#### [What is required]
Please keep to the lines below from the one with "C11: 22nF (DGND, VBAT) -> 22nF (DGND, n6)" through the one with "JP2 pin 1: DGND -> VBAT", and restate them word for word, ends included.

#### [Records for this exercise]
——

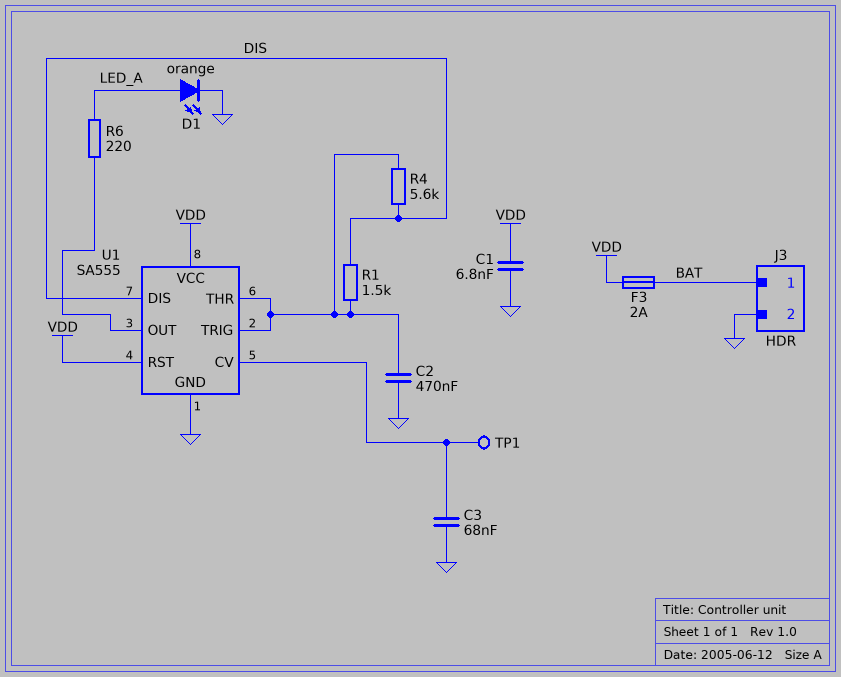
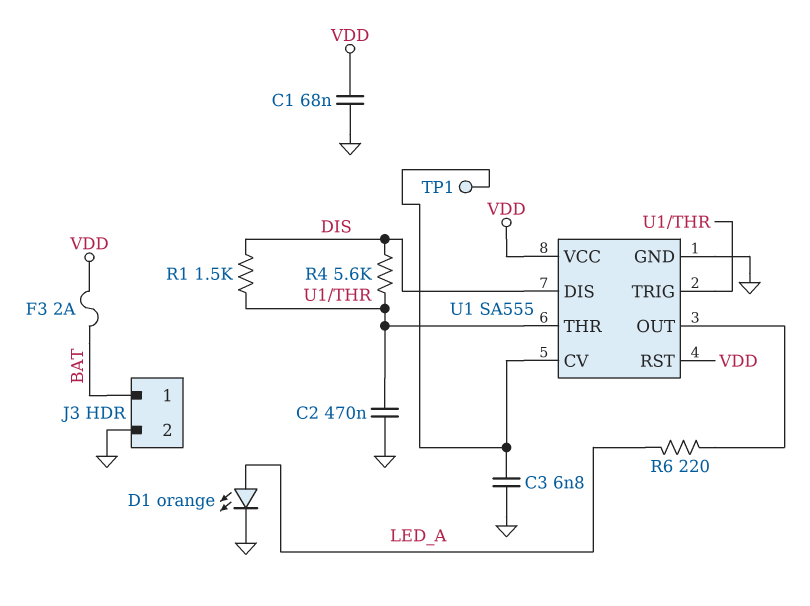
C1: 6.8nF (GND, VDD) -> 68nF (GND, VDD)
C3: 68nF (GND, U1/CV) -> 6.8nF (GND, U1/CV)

——

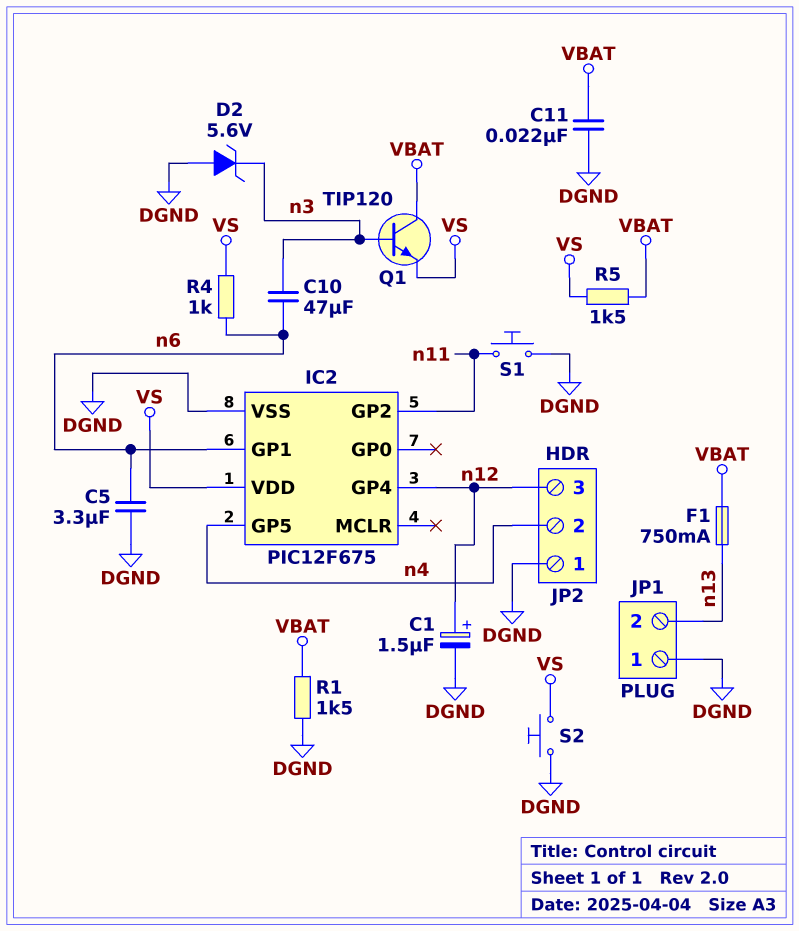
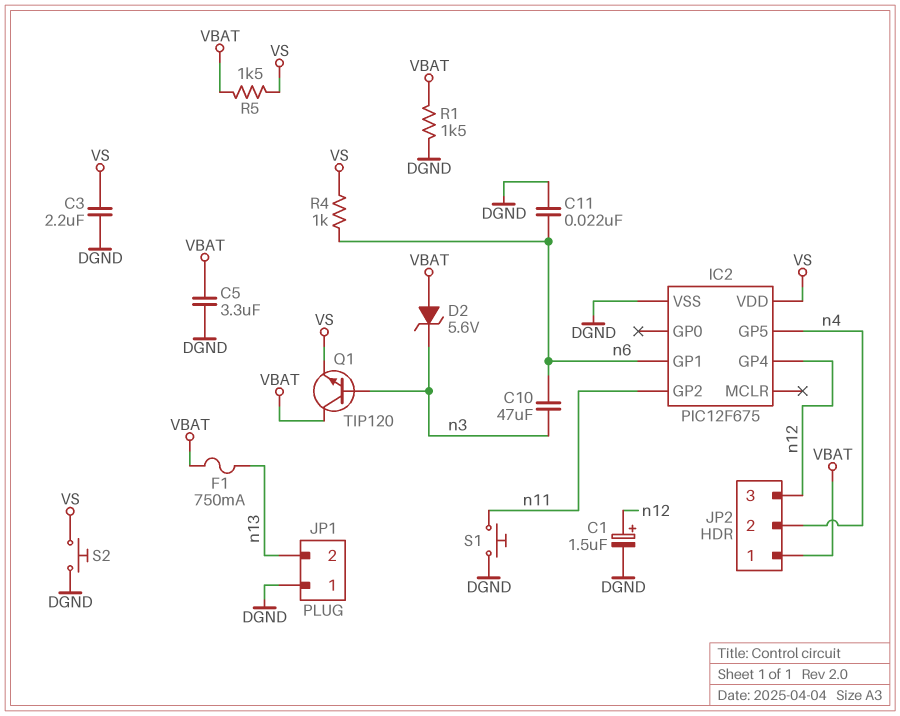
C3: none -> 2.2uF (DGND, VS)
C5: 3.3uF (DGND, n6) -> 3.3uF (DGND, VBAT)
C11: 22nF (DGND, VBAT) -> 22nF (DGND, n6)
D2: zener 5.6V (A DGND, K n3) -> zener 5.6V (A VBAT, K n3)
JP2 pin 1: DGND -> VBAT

——

#### [Solution to this problem]
C11: 22nF (DGND, VBAT) -> 22nF (DGND, n6)
D2: zener 5.6V (A DGND, K n3) -> zener 5.6V (A VBAT, K n3)
JP2 pin 1: DGND -> VBAT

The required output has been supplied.